# Records for this exercise start
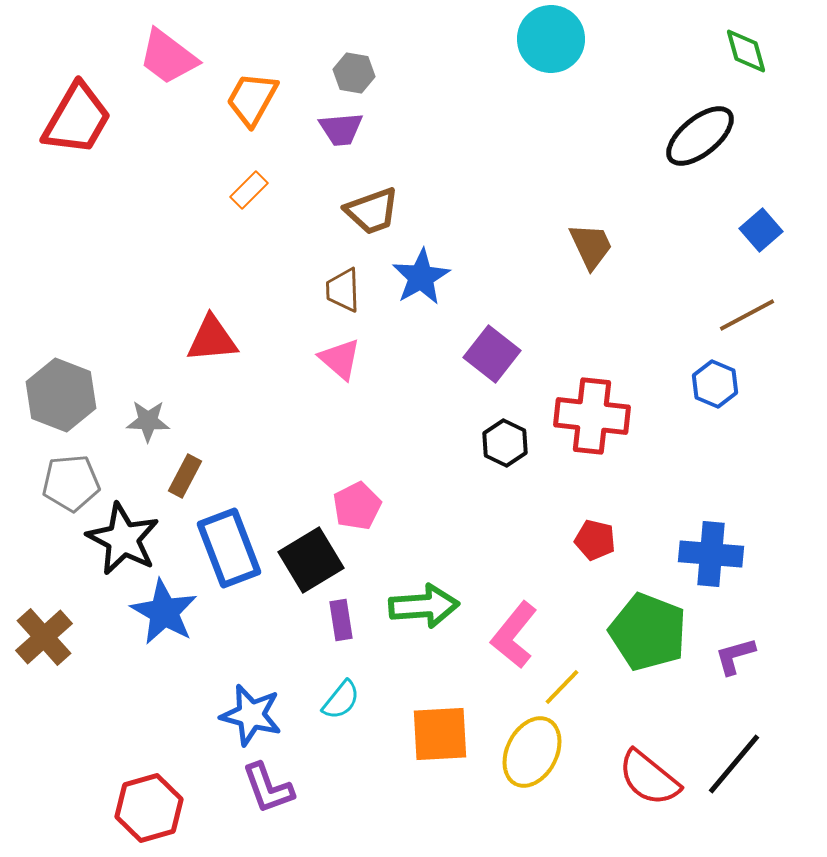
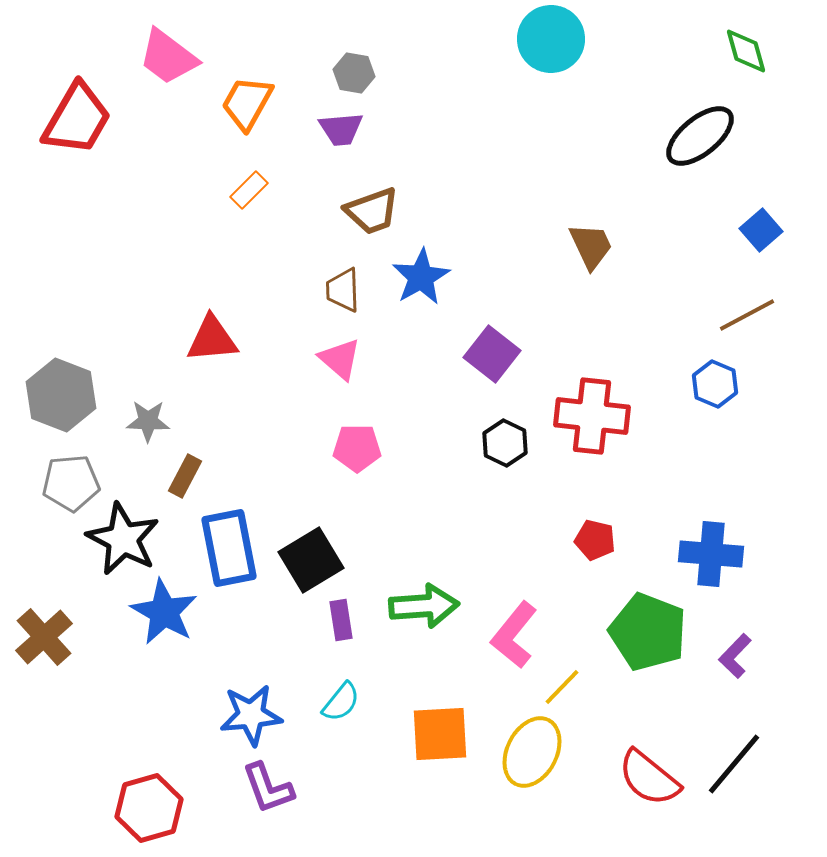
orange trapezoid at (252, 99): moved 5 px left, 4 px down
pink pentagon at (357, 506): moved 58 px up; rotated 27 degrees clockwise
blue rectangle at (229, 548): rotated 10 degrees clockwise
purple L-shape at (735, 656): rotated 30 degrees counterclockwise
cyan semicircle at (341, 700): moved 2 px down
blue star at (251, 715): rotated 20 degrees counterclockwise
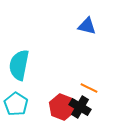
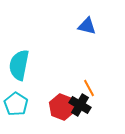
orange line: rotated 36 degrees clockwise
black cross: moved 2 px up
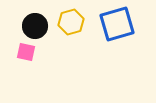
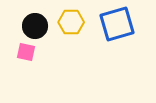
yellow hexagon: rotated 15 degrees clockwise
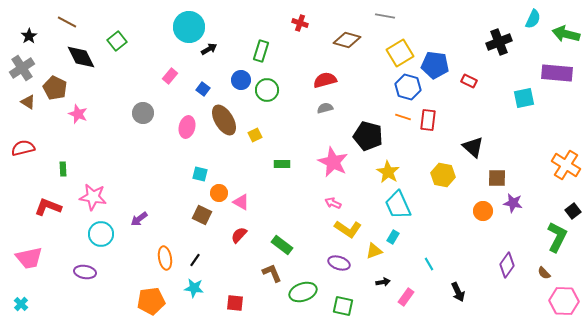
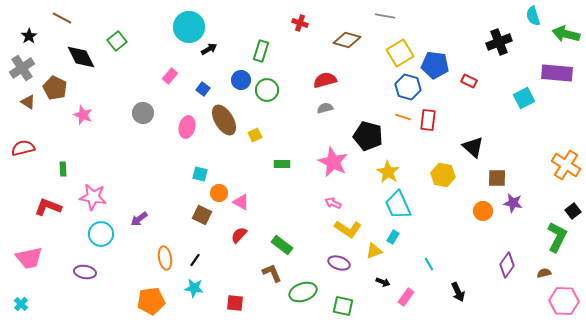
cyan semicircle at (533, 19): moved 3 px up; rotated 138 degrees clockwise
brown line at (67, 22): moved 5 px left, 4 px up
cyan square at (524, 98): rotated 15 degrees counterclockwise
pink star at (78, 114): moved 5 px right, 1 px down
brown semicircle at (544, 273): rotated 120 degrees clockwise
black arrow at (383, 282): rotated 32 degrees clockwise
# Records for this exercise end
◆ Directions
Please state how many lines of the entries above contain the word "left", and give only the number.

◆ Solution
2